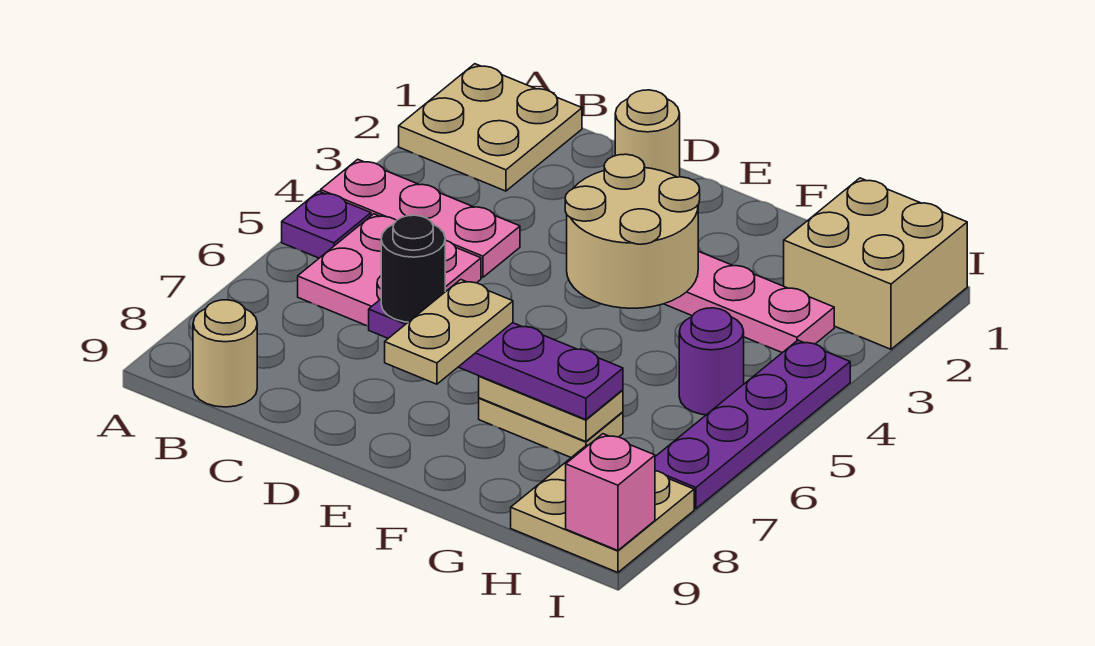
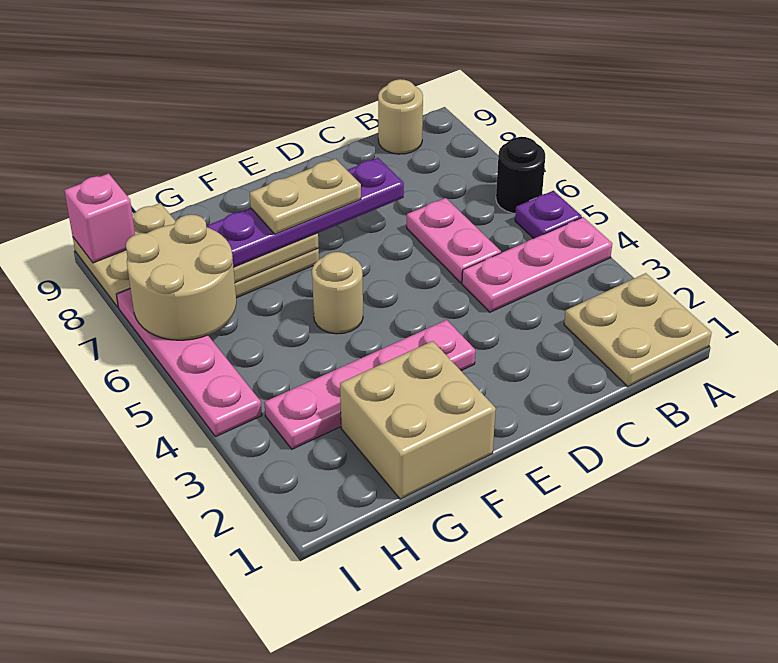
pink plate B5:C6 level 1 -> pink plate C5:C6 level 1
tan round brick D1 level 1 -> tan round brick F5 level 1
black round brick D7 level 4 -> black round brick A6 level 1
tan round brick E3:F4 level 2 -> tan round brick H6:I7 level 2
tan plate E7:E8 level 4 -> tan plate E7:F7 level 4
tan brick H1:I2 level 1 -> tan brick F1:G2 level 1
purple round brick H5 level 1 -> none
purple plate I4:I7 level 1 -> pink plate I4:I7 level 1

▶ Work task
Would you copy out all the data exactly, without the images?

▶ Solution for this exercise
pink plate B5:C6 level 1 -> pink plate C5:C6 level 1
tan round brick D1 level 1 -> tan round brick F5 level 1
black round brick D7 level 4 -> black round brick A6 level 1
tan round brick E3:F4 level 2 -> tan round brick H6:I7 level 2
tan plate E7:E8 level 4 -> tan plate E7:F7 level 4
tan brick H1:I2 level 1 -> tan brick F1:G2 level 1
purple round brick H5 level 1 -> none
purple plate I4:I7 level 1 -> pink plate I4:I7 level 1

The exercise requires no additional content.